- _TASK PROMPT_
Each line that holds the word "orange" counts once; give the total for the records below and nothing else.
──────
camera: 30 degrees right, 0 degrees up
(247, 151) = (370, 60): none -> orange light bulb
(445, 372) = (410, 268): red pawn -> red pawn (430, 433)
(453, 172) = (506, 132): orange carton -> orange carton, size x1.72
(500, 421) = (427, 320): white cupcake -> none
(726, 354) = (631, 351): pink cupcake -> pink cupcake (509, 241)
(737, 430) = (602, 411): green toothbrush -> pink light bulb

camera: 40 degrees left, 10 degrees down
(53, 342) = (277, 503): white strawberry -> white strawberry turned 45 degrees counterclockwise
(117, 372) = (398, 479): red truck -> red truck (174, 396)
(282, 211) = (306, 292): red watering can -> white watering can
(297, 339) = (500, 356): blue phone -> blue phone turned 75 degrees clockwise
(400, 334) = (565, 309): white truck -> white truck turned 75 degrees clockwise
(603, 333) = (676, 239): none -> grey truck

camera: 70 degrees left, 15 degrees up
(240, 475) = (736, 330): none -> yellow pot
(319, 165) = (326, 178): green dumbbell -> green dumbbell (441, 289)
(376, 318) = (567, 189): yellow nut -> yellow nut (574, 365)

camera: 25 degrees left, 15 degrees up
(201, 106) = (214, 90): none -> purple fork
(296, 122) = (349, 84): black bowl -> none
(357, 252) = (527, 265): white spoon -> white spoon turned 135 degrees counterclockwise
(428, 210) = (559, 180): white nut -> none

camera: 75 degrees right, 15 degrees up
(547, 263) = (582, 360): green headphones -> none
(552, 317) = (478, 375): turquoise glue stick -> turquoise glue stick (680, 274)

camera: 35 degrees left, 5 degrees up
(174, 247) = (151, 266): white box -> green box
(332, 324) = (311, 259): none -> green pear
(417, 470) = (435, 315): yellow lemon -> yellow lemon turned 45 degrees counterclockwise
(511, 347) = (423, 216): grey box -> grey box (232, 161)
──────
- _ANSWER SPACE_
2